## EXERCISE INSTRUCTIONS
Reproduce the entire listing below verbatim, omitting the pictures.

======

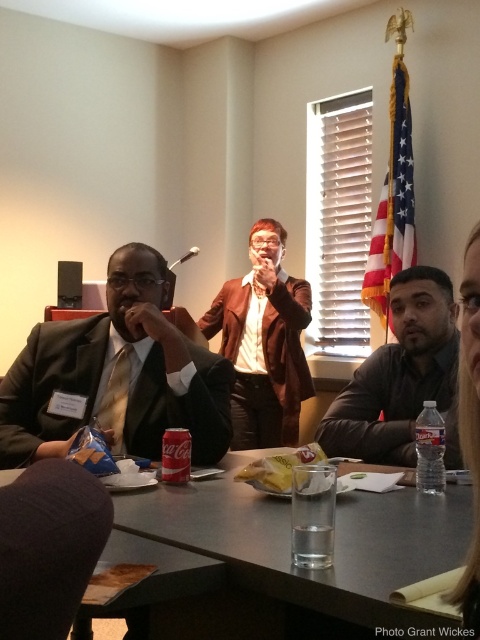
You are standing in the room and want to reach the point at coordinates (x=368, y=413). The table is 2 meters long. Can you walk directly to that point without moving any objects?

The point at coordinates (x=368, y=413) is 2.21 meters away from the viewer. Since the table is only 2 meters long, you would need to move around the table or move some objects to reach it directly.

You are organizing a formal event and need to place a large coat rack in the room. Given the sizes of the matte black suit at left and brown leather jacket at center, which item would require a larger coat rack?

The brown leather jacket at center requires a larger coat rack since it is bigger than the matte black suit at left.

You are standing in the room and want to find the matte black suit at left. Where should you look based on the coordinates provided?

The matte black suit at left is located at coordinates point [118,374].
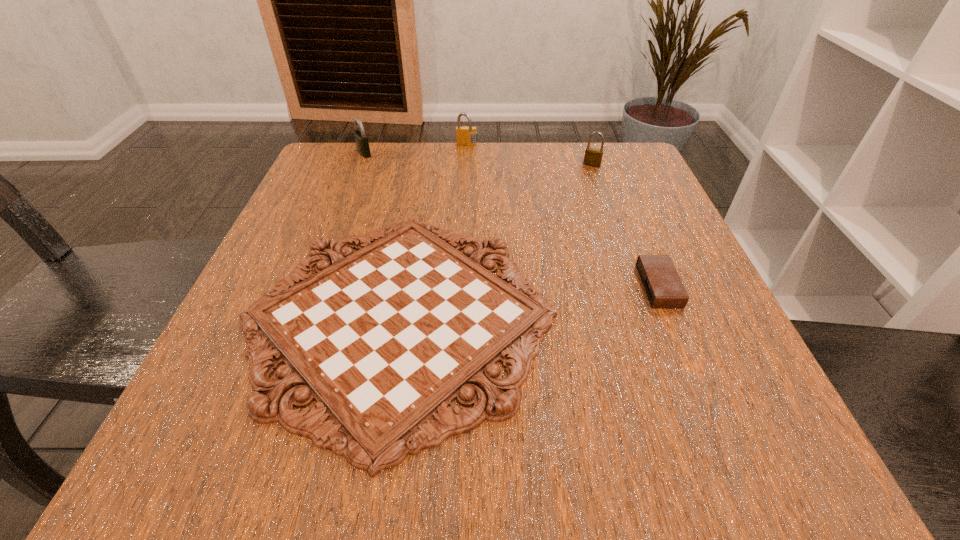
Identify the location of the second padlock from left to right. The width and height of the screenshot is (960, 540). (465, 136).

This screenshot has width=960, height=540. Identify the location of the leftmost padlock. (361, 139).

The width and height of the screenshot is (960, 540). Identify the location of the rightmost padlock. (593, 157).

Find the location of `the third nearest object`. the third nearest object is located at coordinates (593, 157).

Image resolution: width=960 pixels, height=540 pixels. In order to click on alarm clock in this screenshot , I will do `click(663, 286)`.

Find the location of `chessboard`. chessboard is located at coordinates (384, 339).

Image resolution: width=960 pixels, height=540 pixels. Find the location of `free space located on the side with the combination dials of the second padlock from right to left`. free space located on the side with the combination dials of the second padlock from right to left is located at coordinates (467, 164).

This screenshot has width=960, height=540. I want to click on vacant space located 0.170m on the front of the leftmost padlock, so click(x=347, y=199).

Where is `free point located 0.110m on the left of the rightmost padlock`? The width and height of the screenshot is (960, 540). free point located 0.110m on the left of the rightmost padlock is located at coordinates (536, 165).

Locate an element on the screen. blank area located on the front face of the alarm clock is located at coordinates (546, 286).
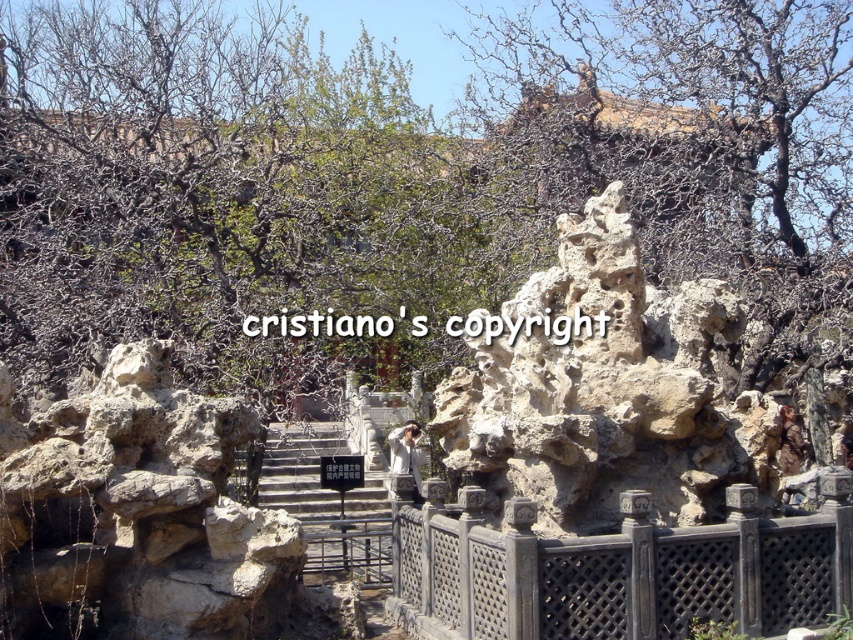
Question: Can you confirm if natural stone rock formation at center is thinner than stone stairs at center?

Choices:
 (A) yes
 (B) no

Answer: (B)

Question: Which point appears farthest from the camera in this image?

Choices:
 (A) (309, 460)
 (B) (498, 452)

Answer: (A)

Question: Which point is farther to the camera?

Choices:
 (A) (477, 627)
 (B) (265, 444)

Answer: (B)

Question: Among these points, which one is farthest from the camera?

Choices:
 (A) (331, 531)
 (B) (515, 308)
 (C) (642, 572)

Answer: (A)

Question: Is natural stone rock formation at center thinner than black stone fence at lower right?

Choices:
 (A) no
 (B) yes

Answer: (B)

Question: Is natural stone rock formation at center to the right of black stone fence at lower right from the viewer's perspective?

Choices:
 (A) no
 (B) yes

Answer: (B)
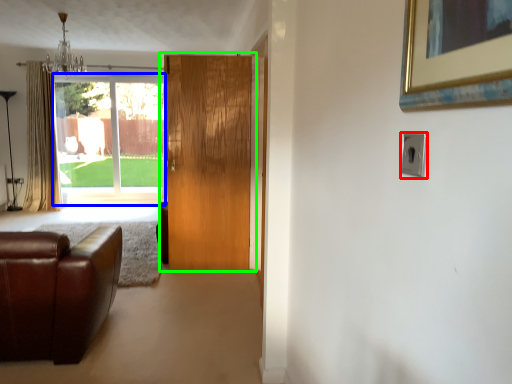
Question: Based on their relative distances, which object is nearer to electric outlet (highlighted by a red box)? Choose from window (highlighted by a blue box) and door (highlighted by a green box).

Choices:
 (A) window
 (B) door

Answer: (B)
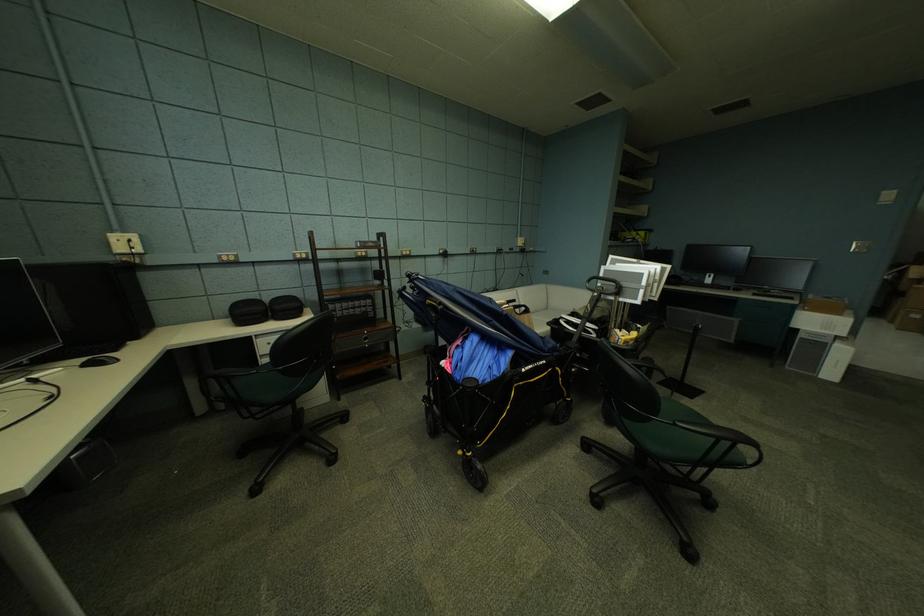
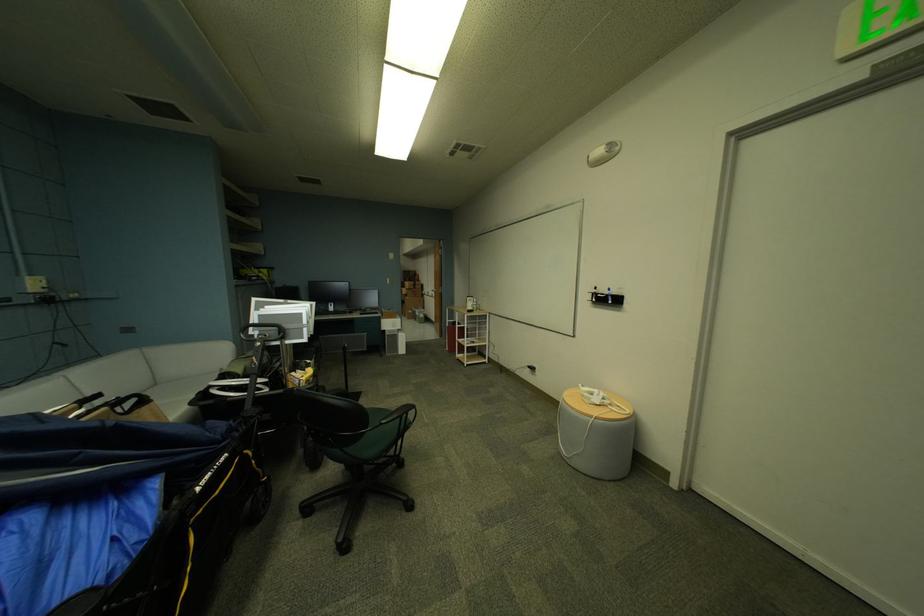
Locate, in the second image, the point that corresponds to [555,310] in the first image.

(164, 386)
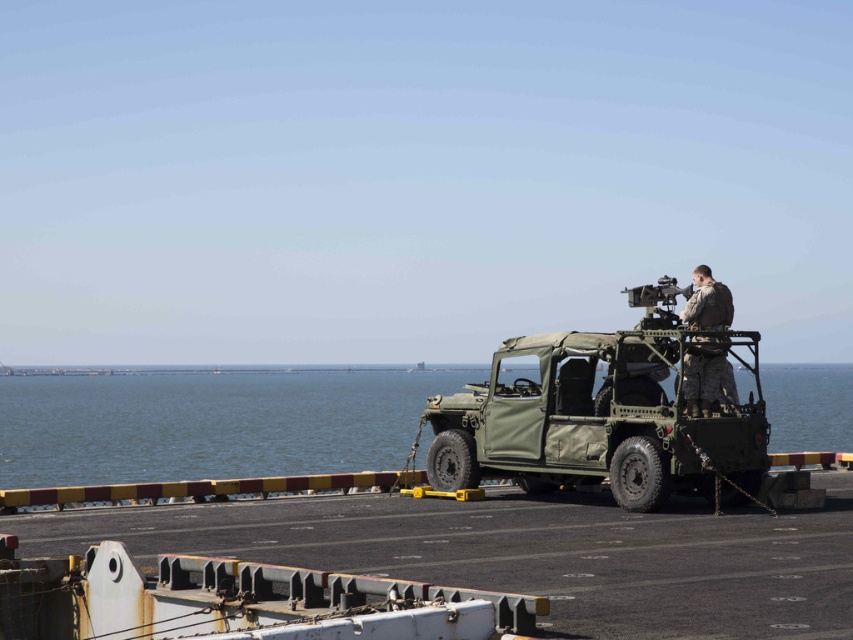
Question: Among these objects, which one is nearest to the camera?

Choices:
 (A) green matte jeep at center
 (B) green matte water at center

Answer: (A)

Question: Where is green matte water at center located in relation to camouflage fabric uniform at center in the image?

Choices:
 (A) right
 (B) left

Answer: (B)

Question: Which of the following is the closest to the observer?

Choices:
 (A) (334, 380)
 (B) (703, 272)

Answer: (B)

Question: Which point is farther to the camera?

Choices:
 (A) (721, 308)
 (B) (440, 476)
 (C) (134, 374)

Answer: (C)

Question: Is green matte jeep at center smaller than camouflage fabric uniform at center?

Choices:
 (A) no
 (B) yes

Answer: (A)

Question: Does green matte water at center appear over green matte jeep at center?

Choices:
 (A) no
 (B) yes

Answer: (A)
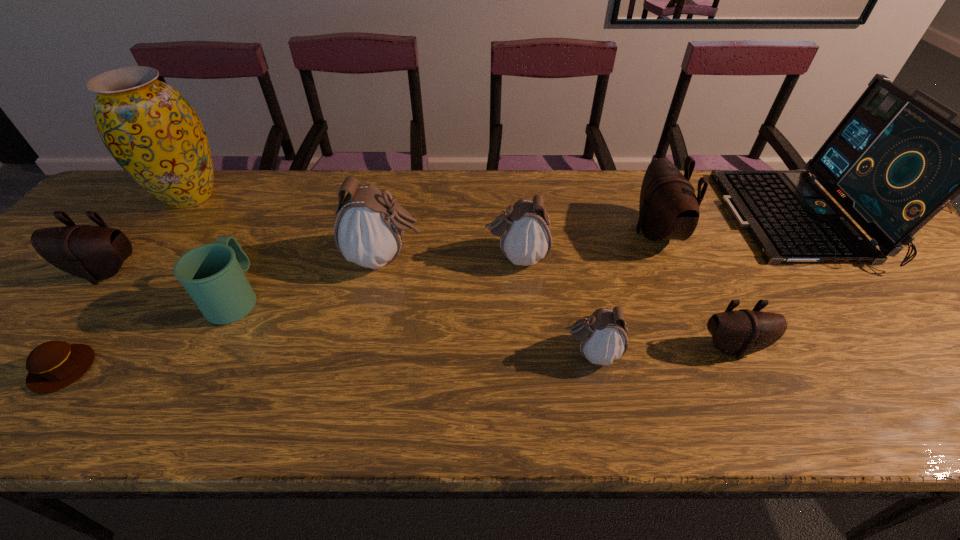
Find the location of `vacant area between the biggest white pouch and the seventh object from right to left`. vacant area between the biggest white pouch and the seventh object from right to left is located at coordinates 310,278.

I want to click on free space between the smallest brown pouch and the vase, so click(461, 272).

The image size is (960, 540). Identify the location of object that is the third closest one to the leftmost pouch. (213, 274).

Point out which object is positioned as the nearest to the biggest brown pouch. Please provide its 2D coordinates. Your answer should be formatted as a tuple, i.e. [(x, y)], where the tuple contains the x and y coordinates of a point satisfying the conditions above.

[(893, 163)]

Choose which pouch is the second nearest neighbor to the brown muffin. Please provide its 2D coordinates. Your answer should be formatted as a tuple, i.e. [(x, y)], where the tuple contains the x and y coordinates of a point satisfying the conditions above.

[(369, 229)]

Select which pouch is the second closest to the leftmost pouch. Please provide its 2D coordinates. Your answer should be formatted as a tuple, i.e. [(x, y)], where the tuple contains the x and y coordinates of a point satisfying the conditions above.

[(524, 229)]

You are a GUI agent. You are given a task and a screenshot of the screen. Output one action in this format:
    pyautogui.click(x=<x>, y=<y>)
    Task: Click on the white pouch that is the closest to the smallest white pouch
    This screenshot has height=540, width=960.
    Given the screenshot: What is the action you would take?
    pyautogui.click(x=524, y=229)

Locate an element on the screen. Image resolution: width=960 pixels, height=540 pixels. the second closest white pouch to the green mug is located at coordinates (524, 229).

The height and width of the screenshot is (540, 960). In order to click on brown pouch that can be found as the second closest to the rightmost object in this screenshot , I will do `click(742, 332)`.

The width and height of the screenshot is (960, 540). I want to click on brown pouch that is the second closest one to the biggest brown pouch, so click(94, 253).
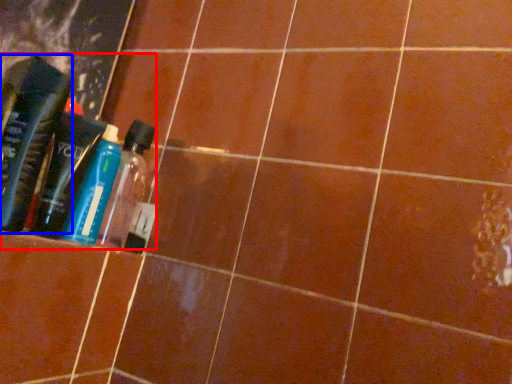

======

## EXERCISE SOLUTION
You are standing in the room and want to reach the point at coordinates (x=368, y=413). The table is 2 meters long. Can you walk directly to that point without moving any objects?

The point at coordinates (x=368, y=413) is 2.21 meters away from the viewer. Since the table is only 2 meters long, you would need to move around the table or move some objects to reach it directly.

You are organizing a formal event and need to place a large coat rack in the room. Given the sizes of the matte black suit at left and brown leather jacket at center, which item would require a larger coat rack?

The brown leather jacket at center requires a larger coat rack since it is bigger than the matte black suit at left.

You are standing in the room and want to find the matte black suit at left. Where should you look based on the coordinates provided?

The matte black suit at left is located at coordinates point [118,374].
Identify the location of the second padlock from left to right. The width and height of the screenshot is (960, 540). (465, 136).

This screenshot has width=960, height=540. Identify the location of the leftmost padlock. (361, 139).

The width and height of the screenshot is (960, 540). Identify the location of the rightmost padlock. (593, 157).

Find the location of `the third nearest object`. the third nearest object is located at coordinates (593, 157).

Image resolution: width=960 pixels, height=540 pixels. In order to click on alarm clock in this screenshot , I will do `click(663, 286)`.

Find the location of `chessboard`. chessboard is located at coordinates (384, 339).

Image resolution: width=960 pixels, height=540 pixels. Find the location of `free space located on the side with the combination dials of the second padlock from right to left`. free space located on the side with the combination dials of the second padlock from right to left is located at coordinates (467, 164).

This screenshot has width=960, height=540. I want to click on vacant space located 0.170m on the front of the leftmost padlock, so click(x=347, y=199).

Where is `free point located 0.110m on the left of the rightmost padlock`? The width and height of the screenshot is (960, 540). free point located 0.110m on the left of the rightmost padlock is located at coordinates (536, 165).

Locate an element on the screen. blank area located on the front face of the alarm clock is located at coordinates (546, 286).
Question: Can you confirm if natural stone rock formation at center is thinner than stone stairs at center?

Choices:
 (A) yes
 (B) no

Answer: (B)

Question: Which point appears farthest from the camera in this image?

Choices:
 (A) (309, 460)
 (B) (498, 452)

Answer: (A)

Question: Which point is farther to the camera?

Choices:
 (A) (477, 627)
 (B) (265, 444)

Answer: (B)

Question: Among these points, which one is farthest from the camera?

Choices:
 (A) (331, 531)
 (B) (515, 308)
 (C) (642, 572)

Answer: (A)

Question: Is natural stone rock formation at center thinner than black stone fence at lower right?

Choices:
 (A) no
 (B) yes

Answer: (B)

Question: Is natural stone rock formation at center to the right of black stone fence at lower right from the viewer's perspective?

Choices:
 (A) no
 (B) yes

Answer: (B)
Question: Based on their relative distances, which object is nearer to electric outlet (highlighted by a red box)? Choose from window (highlighted by a blue box) and door (highlighted by a green box).

Choices:
 (A) window
 (B) door

Answer: (B)
Locate, in the second image, the point that corresponds to [555,310] in the first image.

(164, 386)
Question: Among these objects, which one is nearest to the camera?

Choices:
 (A) green matte jeep at center
 (B) green matte water at center

Answer: (A)

Question: Where is green matte water at center located in relation to camouflage fabric uniform at center in the image?

Choices:
 (A) right
 (B) left

Answer: (B)

Question: Which of the following is the closest to the observer?

Choices:
 (A) (334, 380)
 (B) (703, 272)

Answer: (B)

Question: Which point is farther to the camera?

Choices:
 (A) (721, 308)
 (B) (440, 476)
 (C) (134, 374)

Answer: (C)

Question: Is green matte jeep at center smaller than camouflage fabric uniform at center?

Choices:
 (A) no
 (B) yes

Answer: (A)

Question: Does green matte water at center appear over green matte jeep at center?

Choices:
 (A) no
 (B) yes

Answer: (A)
Find the location of `vacant area between the biggest white pouch and the seventh object from right to left`. vacant area between the biggest white pouch and the seventh object from right to left is located at coordinates 310,278.

I want to click on free space between the smallest brown pouch and the vase, so click(461, 272).

The image size is (960, 540). Identify the location of object that is the third closest one to the leftmost pouch. (213, 274).

Point out which object is positioned as the nearest to the biggest brown pouch. Please provide its 2D coordinates. Your answer should be formatted as a tuple, i.e. [(x, y)], where the tuple contains the x and y coordinates of a point satisfying the conditions above.

[(893, 163)]

Choose which pouch is the second nearest neighbor to the brown muffin. Please provide its 2D coordinates. Your answer should be formatted as a tuple, i.e. [(x, y)], where the tuple contains the x and y coordinates of a point satisfying the conditions above.

[(369, 229)]

Select which pouch is the second closest to the leftmost pouch. Please provide its 2D coordinates. Your answer should be formatted as a tuple, i.e. [(x, y)], where the tuple contains the x and y coordinates of a point satisfying the conditions above.

[(524, 229)]

You are a GUI agent. You are given a task and a screenshot of the screen. Output one action in this format:
    pyautogui.click(x=<x>, y=<y>)
    Task: Click on the white pouch that is the closest to the smallest white pouch
    This screenshot has height=540, width=960.
    Given the screenshot: What is the action you would take?
    pyautogui.click(x=524, y=229)

Locate an element on the screen. Image resolution: width=960 pixels, height=540 pixels. the second closest white pouch to the green mug is located at coordinates (524, 229).

The height and width of the screenshot is (540, 960). In order to click on brown pouch that can be found as the second closest to the rightmost object in this screenshot , I will do `click(742, 332)`.

The width and height of the screenshot is (960, 540). I want to click on brown pouch that is the second closest one to the biggest brown pouch, so click(94, 253).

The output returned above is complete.